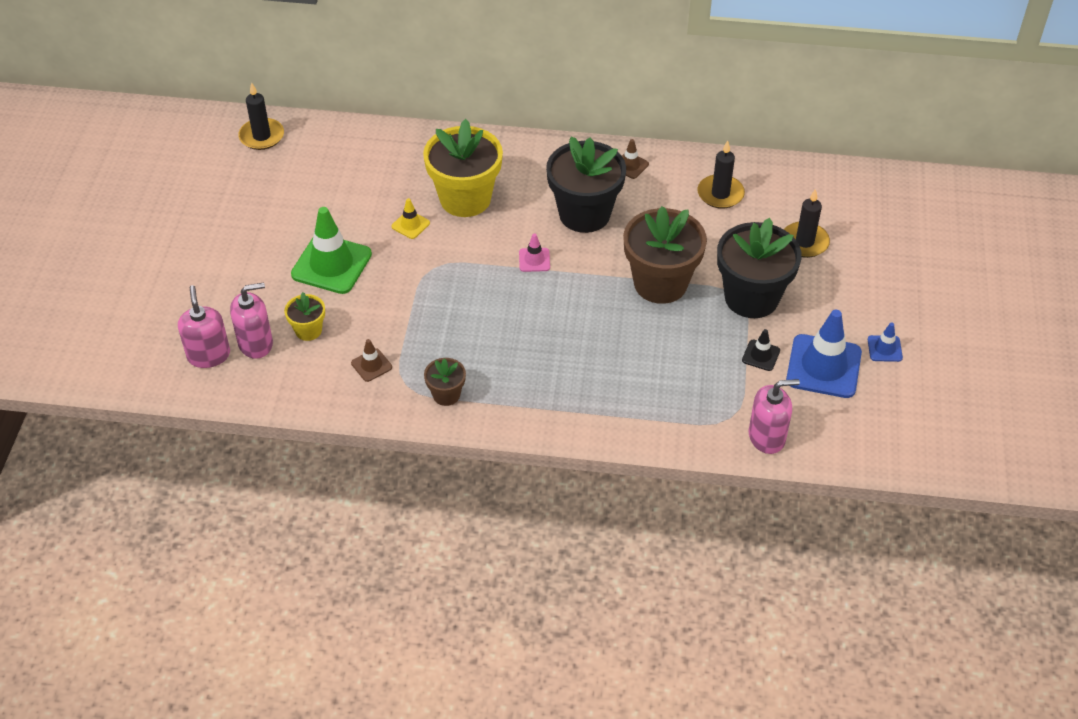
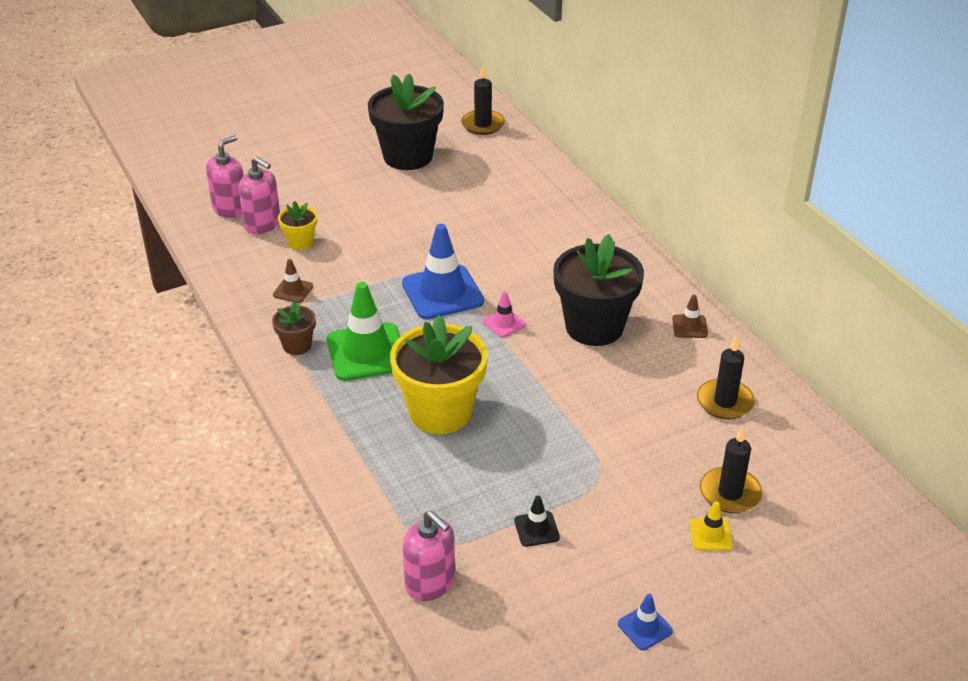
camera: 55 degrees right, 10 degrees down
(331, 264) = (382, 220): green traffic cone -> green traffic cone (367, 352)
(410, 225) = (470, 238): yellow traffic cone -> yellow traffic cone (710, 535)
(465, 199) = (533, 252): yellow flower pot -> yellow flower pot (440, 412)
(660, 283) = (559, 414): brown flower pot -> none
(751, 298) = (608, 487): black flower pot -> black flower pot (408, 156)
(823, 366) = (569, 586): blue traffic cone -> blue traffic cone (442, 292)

##############################

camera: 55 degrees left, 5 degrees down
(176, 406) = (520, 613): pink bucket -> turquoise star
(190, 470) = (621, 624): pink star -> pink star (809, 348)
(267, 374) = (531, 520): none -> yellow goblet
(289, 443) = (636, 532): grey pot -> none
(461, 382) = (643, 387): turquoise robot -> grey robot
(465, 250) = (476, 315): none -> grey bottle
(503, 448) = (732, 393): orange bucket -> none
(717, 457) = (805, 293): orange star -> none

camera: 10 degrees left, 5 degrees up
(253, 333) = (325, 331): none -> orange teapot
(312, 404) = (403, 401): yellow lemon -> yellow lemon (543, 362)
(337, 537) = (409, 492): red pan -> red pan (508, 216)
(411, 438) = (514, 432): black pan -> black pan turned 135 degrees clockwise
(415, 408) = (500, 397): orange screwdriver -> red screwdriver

##############################

▶ _AIM OF THE EXERCISE_
Beginning at the line with "(751, 298) = (608, 487): black" and stopping after the line with "(823, 366) = (569, 586): blue", please write out every line of the data above exactly and nothing else.

▶ _ANSWER BOX_
(751, 298) = (608, 487): black flower pot -> black flower pot (408, 156)
(823, 366) = (569, 586): blue traffic cone -> blue traffic cone (442, 292)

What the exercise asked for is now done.